### REQUIRED ACTION
Copy all records verbatim, images excluded.

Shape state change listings
------------

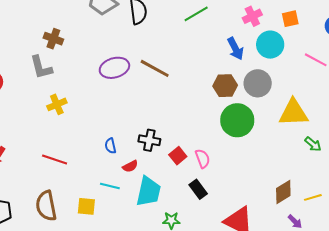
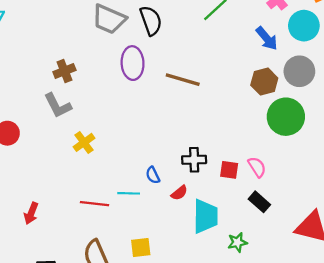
brown cross: (53, 39) -> (64, 71), turned -30
purple ellipse: (114, 68) -> (133, 63), moved, turned -64
red square: (178, 156) -> (229, 170), turned -30
cyan line: (110, 186) -> (129, 193), moved

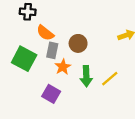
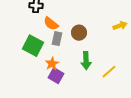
orange star: (63, 67) -> (52, 64), moved
yellow line: (110, 79) -> (109, 72), moved

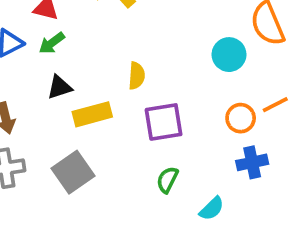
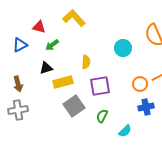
green arrow: (52, 43) -> (52, 45), moved
cyan circle: (229, 55) -> (123, 48), moved
gray square: (73, 172) -> (74, 106), moved

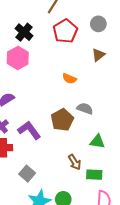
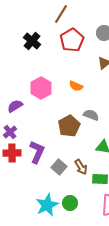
pink hexagon: (18, 58) -> (41, 88), moved
purple L-shape: (29, 130) -> (37, 152), moved, turned 60
gray square: (27, 174) -> (59, 167), moved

------------

### EXERCISE RESULT
brown cross: (53, 39) -> (64, 71), turned -30
purple ellipse: (114, 68) -> (133, 63), moved, turned -64
red square: (178, 156) -> (229, 170), turned -30
cyan line: (110, 186) -> (129, 193), moved

orange star: (63, 67) -> (52, 64), moved
yellow line: (110, 79) -> (109, 72), moved

green arrow: (52, 43) -> (52, 45), moved
cyan circle: (229, 55) -> (123, 48), moved
gray square: (73, 172) -> (74, 106), moved

pink hexagon: (18, 58) -> (41, 88), moved
purple L-shape: (29, 130) -> (37, 152), moved, turned 60
gray square: (27, 174) -> (59, 167), moved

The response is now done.